What is required> Copy the rows below word for word, from the first one down to and including the row containing "Nice: 2:25 -> none", and nothing after it.

==== Data to use

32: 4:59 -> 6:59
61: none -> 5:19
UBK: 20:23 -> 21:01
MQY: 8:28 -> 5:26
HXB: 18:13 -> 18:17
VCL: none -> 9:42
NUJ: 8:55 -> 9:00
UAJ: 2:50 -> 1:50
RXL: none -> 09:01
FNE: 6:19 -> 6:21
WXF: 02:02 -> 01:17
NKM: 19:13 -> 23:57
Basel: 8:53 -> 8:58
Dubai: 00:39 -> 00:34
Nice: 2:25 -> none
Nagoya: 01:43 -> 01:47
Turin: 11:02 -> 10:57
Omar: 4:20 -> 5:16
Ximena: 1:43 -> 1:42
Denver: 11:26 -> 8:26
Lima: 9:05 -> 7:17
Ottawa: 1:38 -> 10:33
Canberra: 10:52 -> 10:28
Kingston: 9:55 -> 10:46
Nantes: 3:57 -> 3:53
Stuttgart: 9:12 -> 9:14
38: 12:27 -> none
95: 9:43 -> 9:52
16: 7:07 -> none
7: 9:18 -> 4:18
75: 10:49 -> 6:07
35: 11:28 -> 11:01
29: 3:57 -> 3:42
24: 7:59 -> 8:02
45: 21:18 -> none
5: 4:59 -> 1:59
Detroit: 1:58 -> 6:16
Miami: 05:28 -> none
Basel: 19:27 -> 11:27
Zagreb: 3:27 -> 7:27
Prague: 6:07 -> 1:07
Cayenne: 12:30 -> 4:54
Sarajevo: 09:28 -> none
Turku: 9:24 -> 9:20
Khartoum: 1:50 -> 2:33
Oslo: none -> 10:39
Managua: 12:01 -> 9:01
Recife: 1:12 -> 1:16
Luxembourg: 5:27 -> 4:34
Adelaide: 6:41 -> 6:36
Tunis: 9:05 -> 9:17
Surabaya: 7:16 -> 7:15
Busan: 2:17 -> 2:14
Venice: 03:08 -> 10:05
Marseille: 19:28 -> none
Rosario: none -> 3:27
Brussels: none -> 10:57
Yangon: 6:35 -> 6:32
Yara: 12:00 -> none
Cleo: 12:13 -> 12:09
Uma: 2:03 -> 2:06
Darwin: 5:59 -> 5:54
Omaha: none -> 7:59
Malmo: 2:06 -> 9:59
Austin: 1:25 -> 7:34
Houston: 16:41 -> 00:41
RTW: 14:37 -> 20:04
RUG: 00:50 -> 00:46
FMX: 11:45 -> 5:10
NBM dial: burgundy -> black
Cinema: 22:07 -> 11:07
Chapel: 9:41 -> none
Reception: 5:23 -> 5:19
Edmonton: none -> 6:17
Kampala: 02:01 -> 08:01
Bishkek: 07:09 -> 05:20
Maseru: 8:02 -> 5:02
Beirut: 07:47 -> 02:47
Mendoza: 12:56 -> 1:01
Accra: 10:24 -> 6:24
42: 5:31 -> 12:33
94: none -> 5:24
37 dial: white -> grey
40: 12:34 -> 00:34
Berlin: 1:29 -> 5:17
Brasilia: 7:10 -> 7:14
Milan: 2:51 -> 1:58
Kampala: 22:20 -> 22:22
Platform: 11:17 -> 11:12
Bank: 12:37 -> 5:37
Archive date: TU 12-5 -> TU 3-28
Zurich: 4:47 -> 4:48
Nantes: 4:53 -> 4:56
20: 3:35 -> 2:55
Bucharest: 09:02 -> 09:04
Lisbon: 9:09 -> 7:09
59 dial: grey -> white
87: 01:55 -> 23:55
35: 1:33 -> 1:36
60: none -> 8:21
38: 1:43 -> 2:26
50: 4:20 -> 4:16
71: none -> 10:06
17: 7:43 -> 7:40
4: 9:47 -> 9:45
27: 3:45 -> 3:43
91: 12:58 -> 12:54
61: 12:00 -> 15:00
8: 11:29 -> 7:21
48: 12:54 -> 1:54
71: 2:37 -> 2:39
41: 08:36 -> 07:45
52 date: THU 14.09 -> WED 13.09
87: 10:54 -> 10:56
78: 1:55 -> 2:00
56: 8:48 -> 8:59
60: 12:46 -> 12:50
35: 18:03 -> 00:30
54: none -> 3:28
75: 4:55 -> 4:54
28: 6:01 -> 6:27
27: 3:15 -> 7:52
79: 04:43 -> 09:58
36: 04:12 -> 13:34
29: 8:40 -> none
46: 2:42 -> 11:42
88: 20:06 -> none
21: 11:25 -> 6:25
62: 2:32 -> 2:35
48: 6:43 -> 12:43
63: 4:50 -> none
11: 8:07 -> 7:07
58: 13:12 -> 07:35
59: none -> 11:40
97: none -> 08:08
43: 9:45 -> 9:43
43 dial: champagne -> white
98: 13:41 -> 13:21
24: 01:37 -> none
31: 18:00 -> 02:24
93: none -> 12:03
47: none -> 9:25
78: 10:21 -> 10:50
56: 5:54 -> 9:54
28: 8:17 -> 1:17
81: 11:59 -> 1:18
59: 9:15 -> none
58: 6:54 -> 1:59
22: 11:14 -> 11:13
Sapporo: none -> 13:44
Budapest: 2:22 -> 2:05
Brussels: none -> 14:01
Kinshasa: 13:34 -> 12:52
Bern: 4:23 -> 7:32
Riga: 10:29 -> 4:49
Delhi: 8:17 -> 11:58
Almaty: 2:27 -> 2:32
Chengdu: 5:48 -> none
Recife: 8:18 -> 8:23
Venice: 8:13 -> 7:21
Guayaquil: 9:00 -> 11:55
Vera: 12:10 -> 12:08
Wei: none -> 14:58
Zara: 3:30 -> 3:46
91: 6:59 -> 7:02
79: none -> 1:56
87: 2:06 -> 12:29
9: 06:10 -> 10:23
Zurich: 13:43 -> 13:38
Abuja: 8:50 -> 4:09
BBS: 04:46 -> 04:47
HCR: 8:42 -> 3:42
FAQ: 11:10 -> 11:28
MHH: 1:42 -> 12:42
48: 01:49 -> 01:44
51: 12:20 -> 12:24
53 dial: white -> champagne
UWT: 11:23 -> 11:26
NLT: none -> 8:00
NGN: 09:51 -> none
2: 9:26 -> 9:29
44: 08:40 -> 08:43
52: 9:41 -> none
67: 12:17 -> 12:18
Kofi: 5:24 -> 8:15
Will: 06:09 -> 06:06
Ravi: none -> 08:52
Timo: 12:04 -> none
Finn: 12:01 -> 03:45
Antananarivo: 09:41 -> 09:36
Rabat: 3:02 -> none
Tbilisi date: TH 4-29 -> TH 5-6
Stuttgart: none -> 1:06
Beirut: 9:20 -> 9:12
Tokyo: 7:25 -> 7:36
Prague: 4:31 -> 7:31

========

Task result>
32: 4:59 -> 6:59
61: none -> 5:19
UBK: 20:23 -> 21:01
MQY: 8:28 -> 5:26
HXB: 18:13 -> 18:17
VCL: none -> 9:42
NUJ: 8:55 -> 9:00
UAJ: 2:50 -> 1:50
RXL: none -> 09:01
FNE: 6:19 -> 6:21
WXF: 02:02 -> 01:17
NKM: 19:13 -> 23:57
Basel: 8:53 -> 8:58
Dubai: 00:39 -> 00:34
Nice: 2:25 -> none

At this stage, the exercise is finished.